> _Assignment_
Of the lines below, report only those that contain "magdalena".
________________________________________
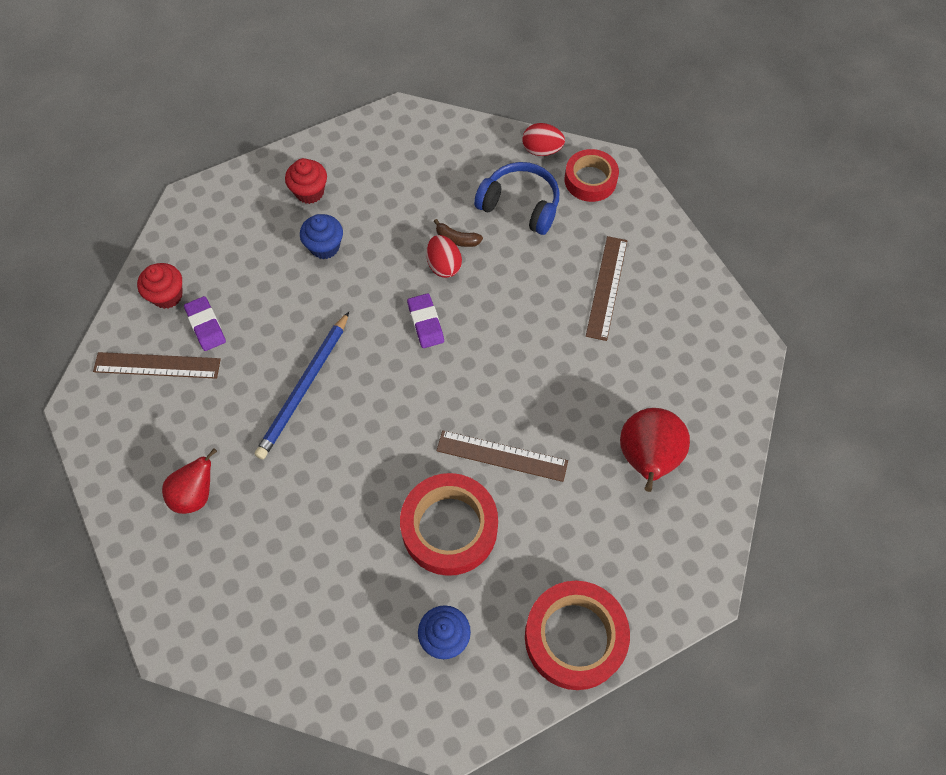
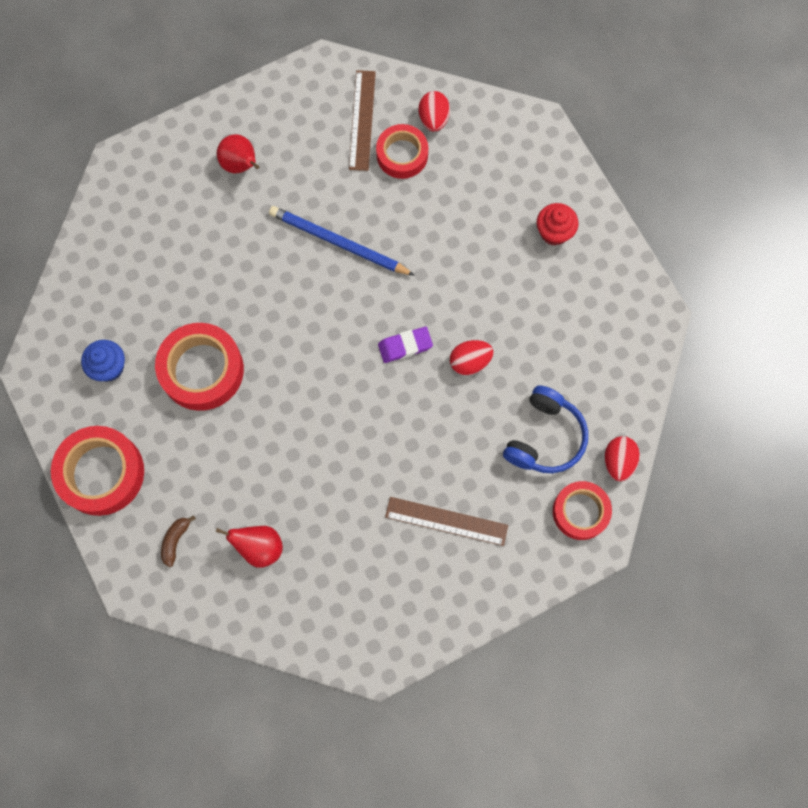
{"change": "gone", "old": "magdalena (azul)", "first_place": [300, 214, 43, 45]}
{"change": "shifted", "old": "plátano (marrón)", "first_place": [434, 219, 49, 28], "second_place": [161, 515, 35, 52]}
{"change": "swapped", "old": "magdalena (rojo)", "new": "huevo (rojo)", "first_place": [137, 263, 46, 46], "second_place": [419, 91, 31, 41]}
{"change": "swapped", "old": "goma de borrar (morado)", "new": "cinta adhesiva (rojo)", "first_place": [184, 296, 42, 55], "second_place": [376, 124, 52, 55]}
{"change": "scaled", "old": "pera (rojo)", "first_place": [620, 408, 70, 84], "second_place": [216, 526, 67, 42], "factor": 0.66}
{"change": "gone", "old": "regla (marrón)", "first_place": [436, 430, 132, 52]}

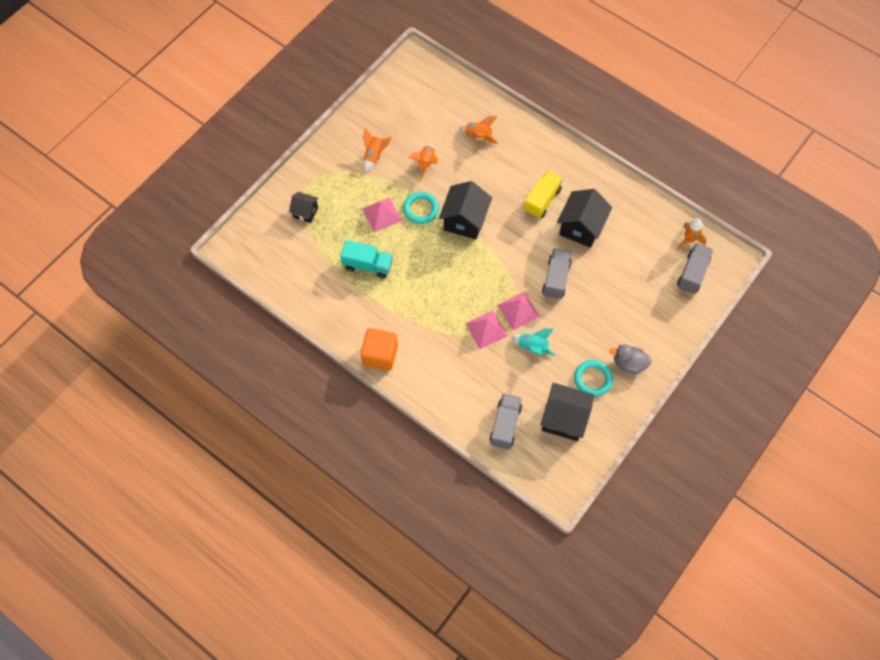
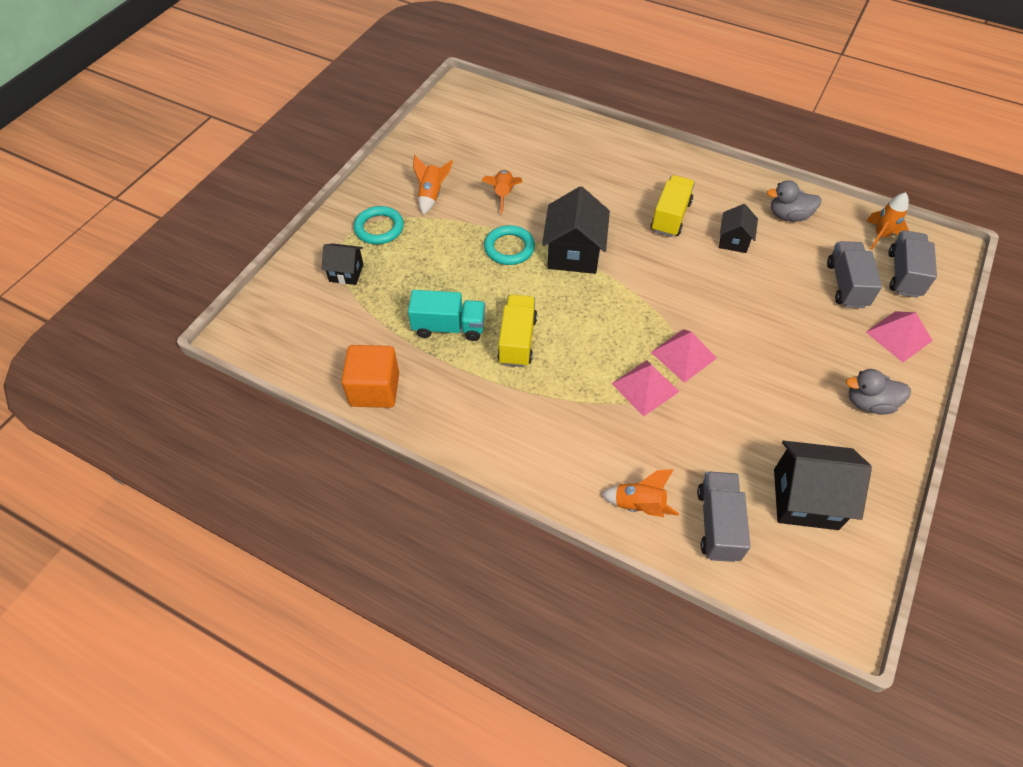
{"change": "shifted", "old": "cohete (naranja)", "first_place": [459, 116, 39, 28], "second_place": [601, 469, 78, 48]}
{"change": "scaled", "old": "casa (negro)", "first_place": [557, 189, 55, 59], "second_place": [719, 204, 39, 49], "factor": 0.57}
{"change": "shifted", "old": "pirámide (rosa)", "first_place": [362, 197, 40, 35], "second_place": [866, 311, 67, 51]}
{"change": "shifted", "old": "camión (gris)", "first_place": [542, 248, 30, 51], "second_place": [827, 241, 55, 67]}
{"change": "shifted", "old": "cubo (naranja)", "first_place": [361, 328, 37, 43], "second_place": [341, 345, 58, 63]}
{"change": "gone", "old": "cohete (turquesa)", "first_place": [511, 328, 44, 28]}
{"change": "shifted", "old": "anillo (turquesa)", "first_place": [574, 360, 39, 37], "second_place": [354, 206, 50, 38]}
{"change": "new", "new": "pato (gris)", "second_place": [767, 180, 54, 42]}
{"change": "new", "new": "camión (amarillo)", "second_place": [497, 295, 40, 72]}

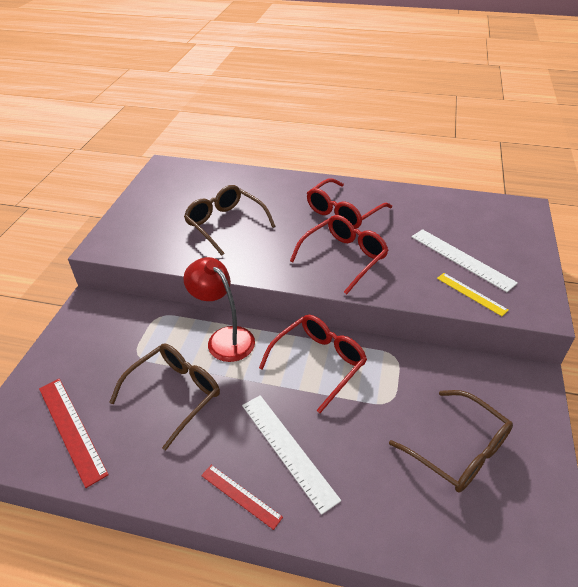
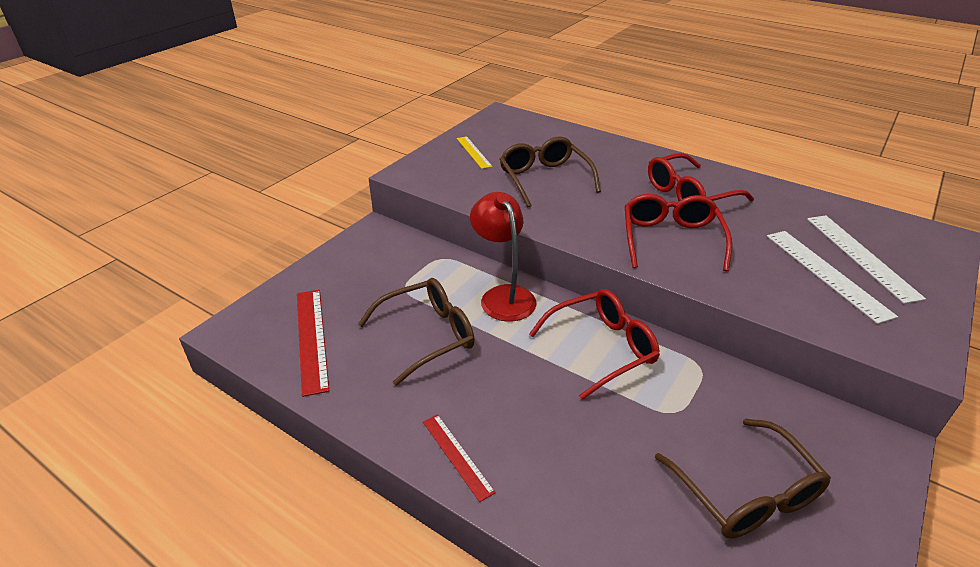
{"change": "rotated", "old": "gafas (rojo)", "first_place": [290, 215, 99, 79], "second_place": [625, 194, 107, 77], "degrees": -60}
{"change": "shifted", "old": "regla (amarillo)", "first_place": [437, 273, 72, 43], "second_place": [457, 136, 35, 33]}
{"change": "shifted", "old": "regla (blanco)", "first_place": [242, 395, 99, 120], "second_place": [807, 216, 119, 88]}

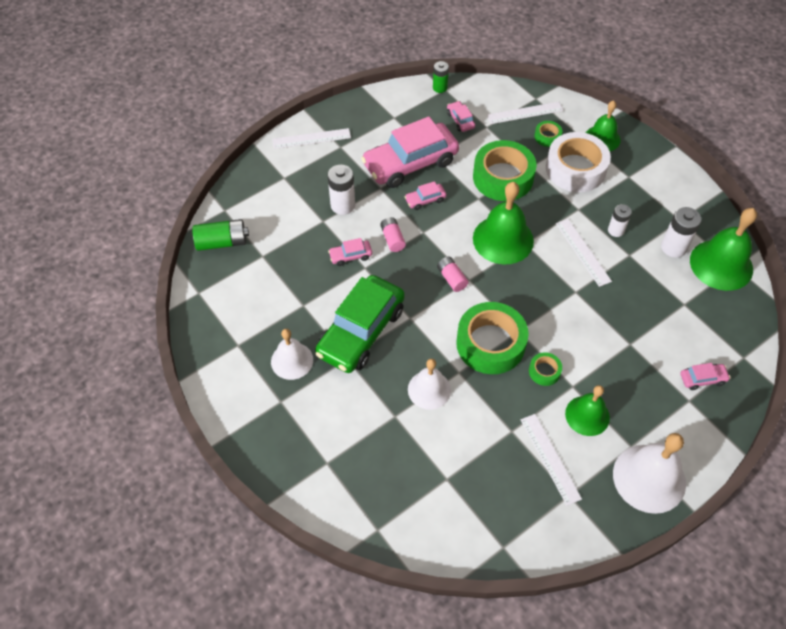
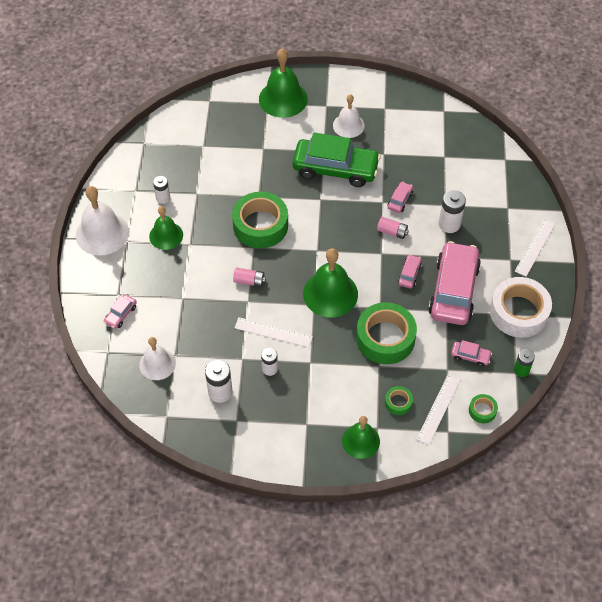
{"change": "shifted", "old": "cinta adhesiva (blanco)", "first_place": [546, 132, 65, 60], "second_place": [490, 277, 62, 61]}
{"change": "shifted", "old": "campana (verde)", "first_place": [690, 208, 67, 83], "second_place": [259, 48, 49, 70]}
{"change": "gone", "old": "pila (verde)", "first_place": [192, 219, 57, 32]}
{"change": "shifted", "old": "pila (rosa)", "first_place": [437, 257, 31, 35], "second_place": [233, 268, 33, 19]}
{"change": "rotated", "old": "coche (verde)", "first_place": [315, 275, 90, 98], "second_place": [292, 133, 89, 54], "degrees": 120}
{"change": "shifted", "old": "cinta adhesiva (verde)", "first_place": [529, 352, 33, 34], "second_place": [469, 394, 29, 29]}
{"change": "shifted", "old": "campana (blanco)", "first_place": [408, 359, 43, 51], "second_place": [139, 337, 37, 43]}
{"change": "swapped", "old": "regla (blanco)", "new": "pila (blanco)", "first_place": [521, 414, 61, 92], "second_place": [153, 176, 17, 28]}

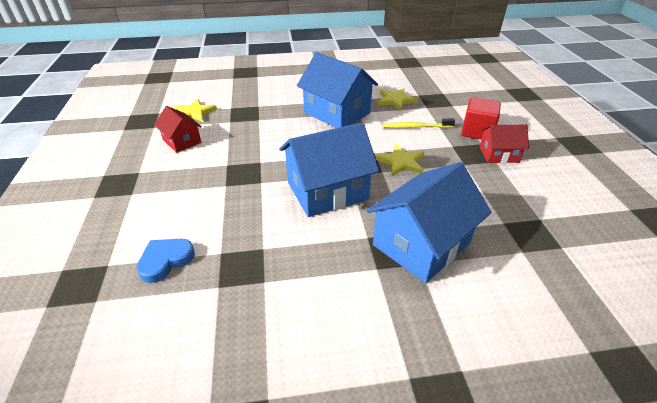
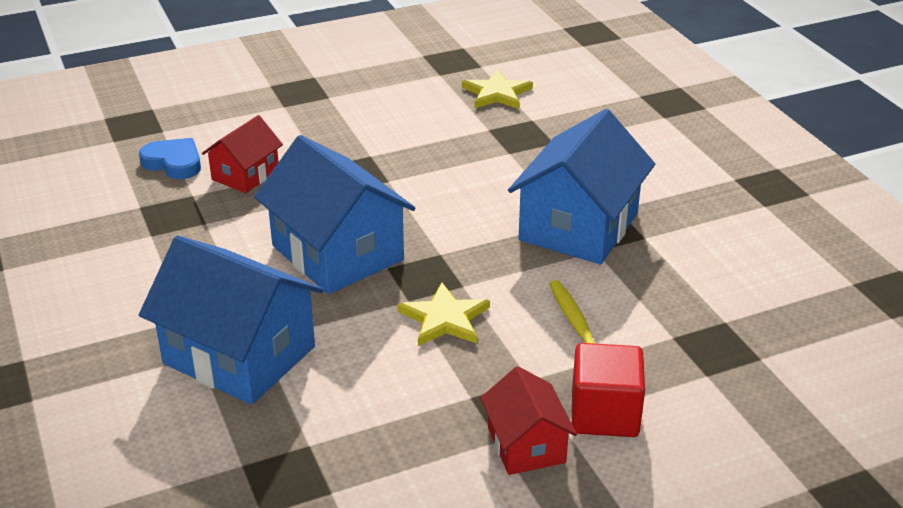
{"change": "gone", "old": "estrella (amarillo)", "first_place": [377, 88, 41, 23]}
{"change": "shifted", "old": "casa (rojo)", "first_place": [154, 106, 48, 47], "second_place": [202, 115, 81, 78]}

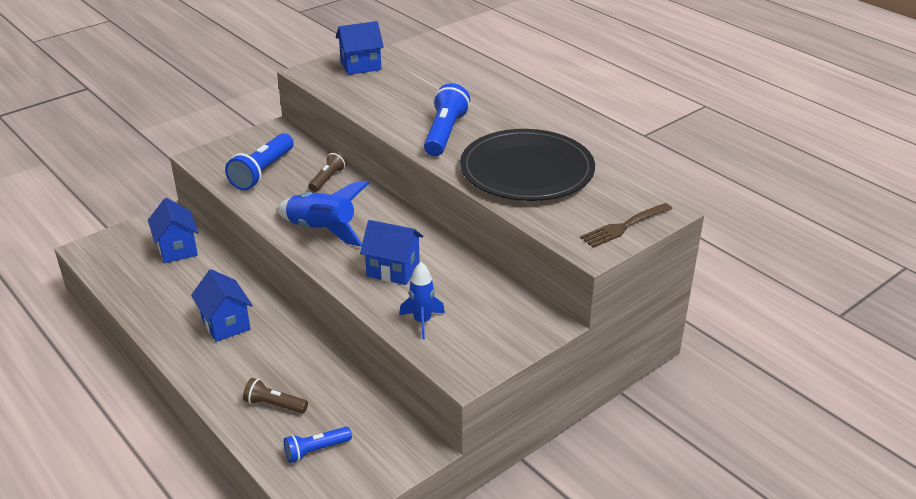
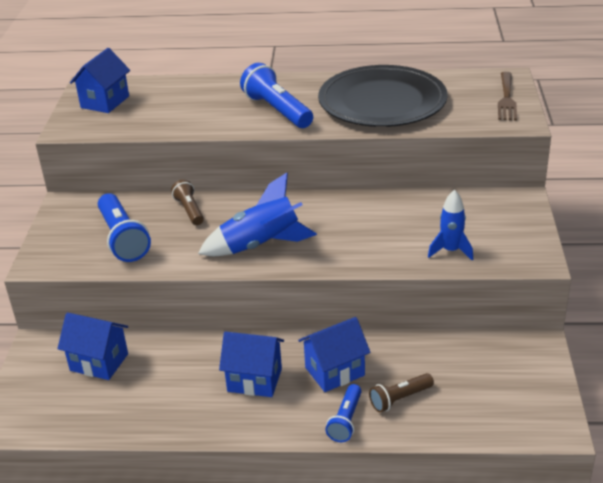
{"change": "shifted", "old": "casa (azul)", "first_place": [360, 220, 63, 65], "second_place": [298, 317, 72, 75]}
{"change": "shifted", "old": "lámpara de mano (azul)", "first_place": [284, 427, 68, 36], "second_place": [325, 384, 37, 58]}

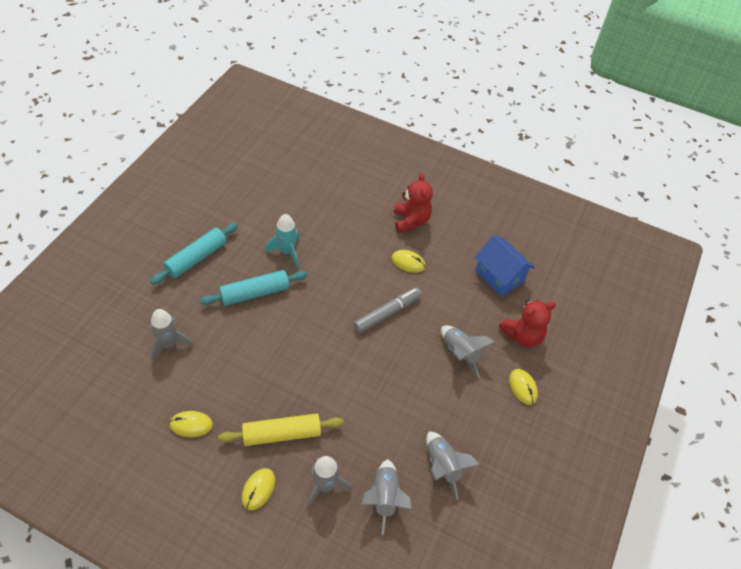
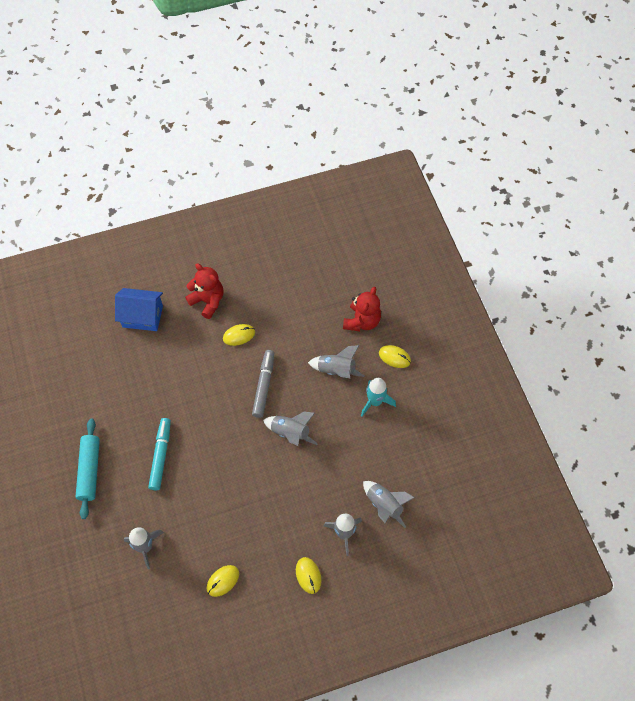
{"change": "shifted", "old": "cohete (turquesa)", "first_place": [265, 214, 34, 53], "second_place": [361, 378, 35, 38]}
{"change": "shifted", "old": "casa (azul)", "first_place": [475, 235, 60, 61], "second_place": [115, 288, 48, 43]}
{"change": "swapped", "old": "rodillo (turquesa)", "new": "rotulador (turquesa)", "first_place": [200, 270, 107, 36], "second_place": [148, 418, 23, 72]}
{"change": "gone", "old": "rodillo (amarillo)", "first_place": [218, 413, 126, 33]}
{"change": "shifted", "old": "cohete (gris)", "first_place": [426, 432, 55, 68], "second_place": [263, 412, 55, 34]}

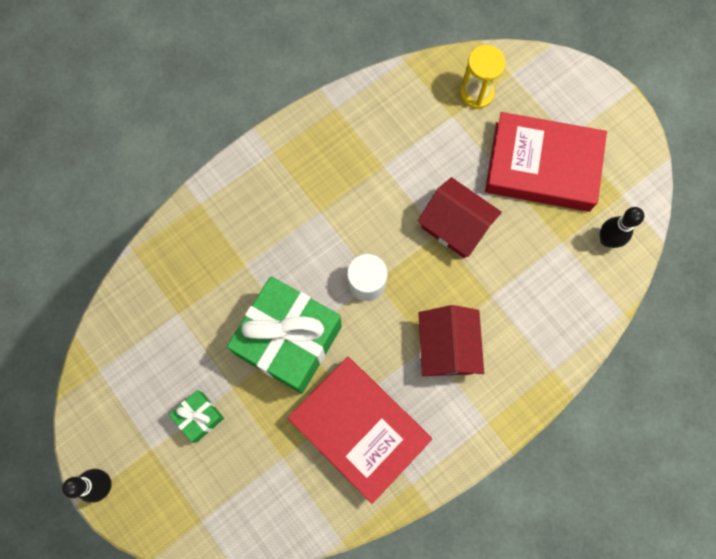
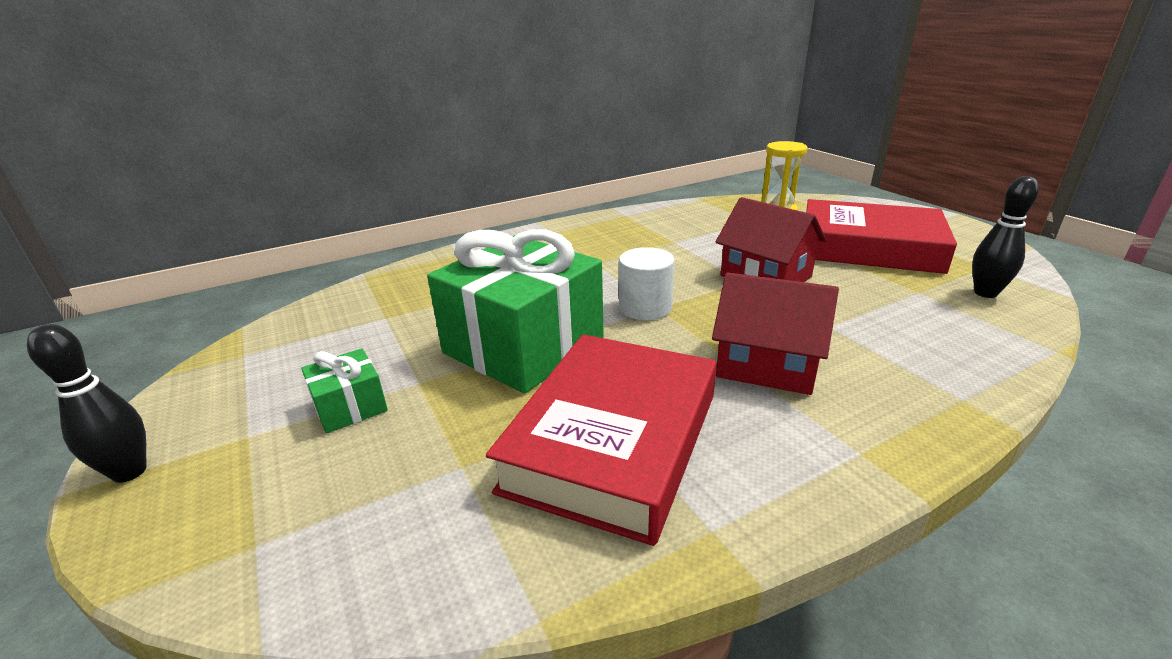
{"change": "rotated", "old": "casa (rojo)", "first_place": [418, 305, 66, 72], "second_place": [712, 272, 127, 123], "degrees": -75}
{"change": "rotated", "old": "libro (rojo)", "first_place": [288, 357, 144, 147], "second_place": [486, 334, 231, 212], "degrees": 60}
________________________________________
> _Expected output_
{"change": "gone", "old": "magdalena (azul)", "first_place": [300, 214, 43, 45]}
{"change": "swapped", "old": "magdalena (rojo)", "new": "huevo (rojo)", "first_place": [137, 263, 46, 46], "second_place": [419, 91, 31, 41]}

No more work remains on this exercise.